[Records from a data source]
══════════

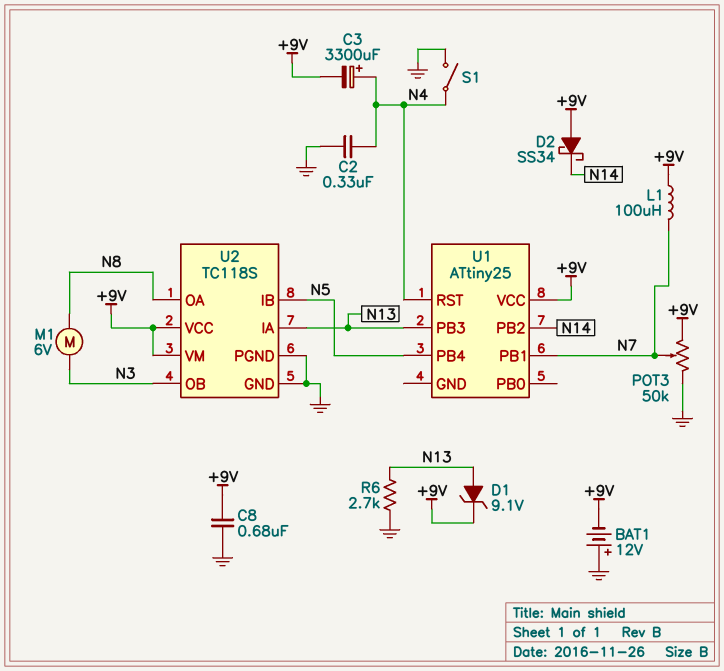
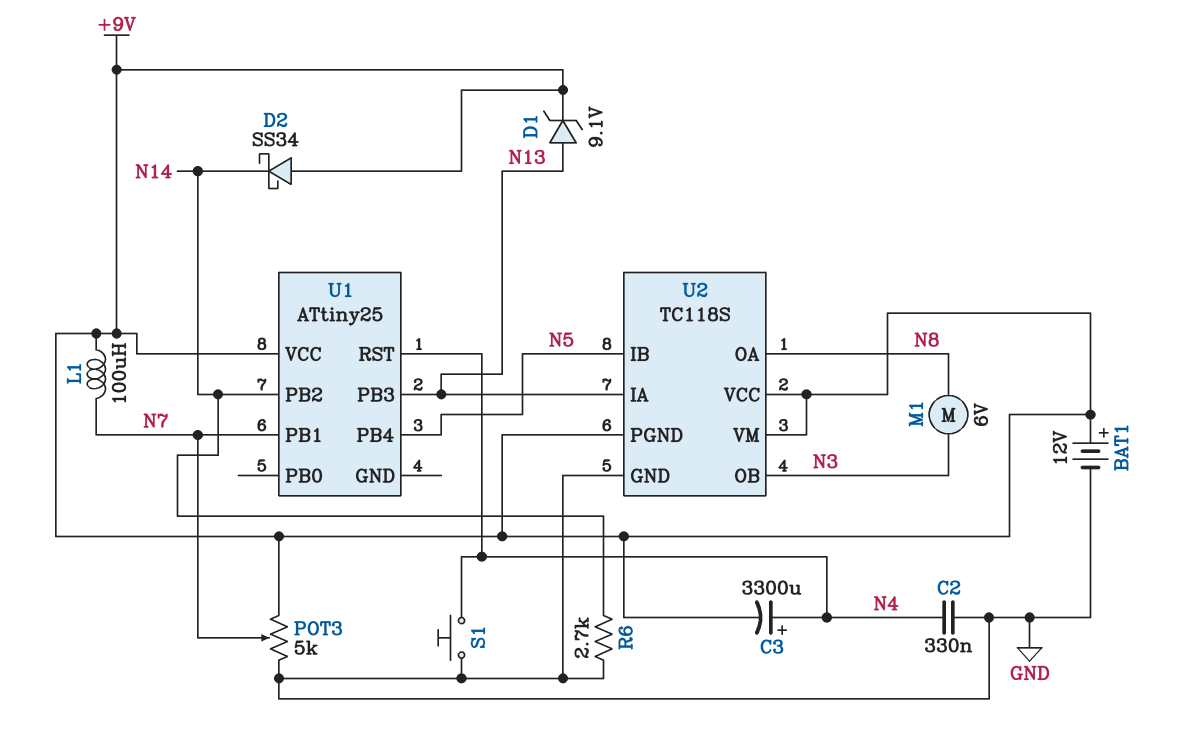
BAT1: 12V (plus GND, minus +9V) -> 12V (plus +9V, minus GND)
C8: 680nF (+9V, GND) -> none
POT3: 50k (+9V, GND, wiper N7) -> 5k (+9V, GND, wiper N7)
R6: 2.7k (GND, N13) -> 2.7k (GND, N14)
S1: switch (GND, N4) -> button (GND, N4)
U2 pin PGND: GND -> +9V

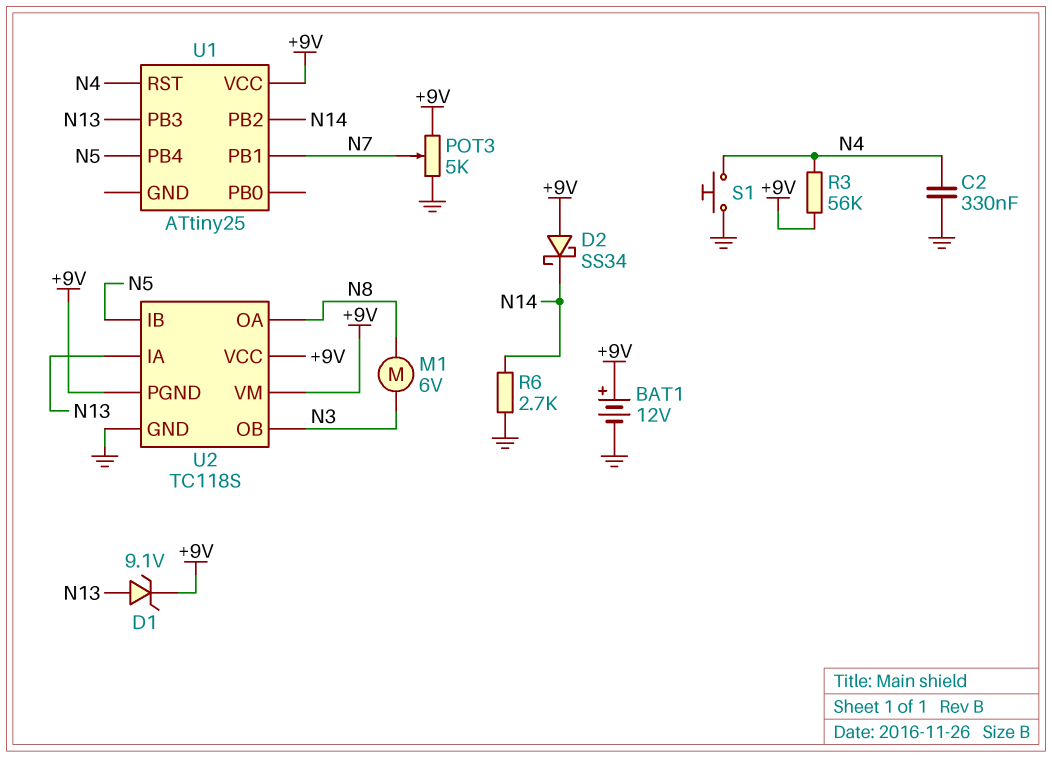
C3: 3300uF (plus N4, minus +9V) -> none
L1: 100uH (+9V, N7) -> none
R3: none -> 56k (+9V, N4)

══════════

Exercise details: List every line above that contains the word "plus".

Solution:
BAT1: 12V (plus GND, minus +9V) -> 12V (plus +9V, minus GND)
C3: 3300uF (plus N4, minus +9V) -> none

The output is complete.